> WHAT TO WORK ON
Copy the data exactly from the line that contains "cyan cone A1 level 1 -> cyan cone B10 level 3" through the line that contains "black brick B3:C3", keeping both end lines and leaving out everything else.

> ENTRIES SUPPLIED
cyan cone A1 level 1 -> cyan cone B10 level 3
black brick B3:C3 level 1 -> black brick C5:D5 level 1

...

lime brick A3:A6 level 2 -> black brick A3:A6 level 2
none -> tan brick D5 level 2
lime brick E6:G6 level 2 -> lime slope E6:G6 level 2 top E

> TASK RESULT
cyan cone A1 level 1 -> cyan cone B10 level 3
black brick B3:C3 level 1 -> black brick C5:D5 level 1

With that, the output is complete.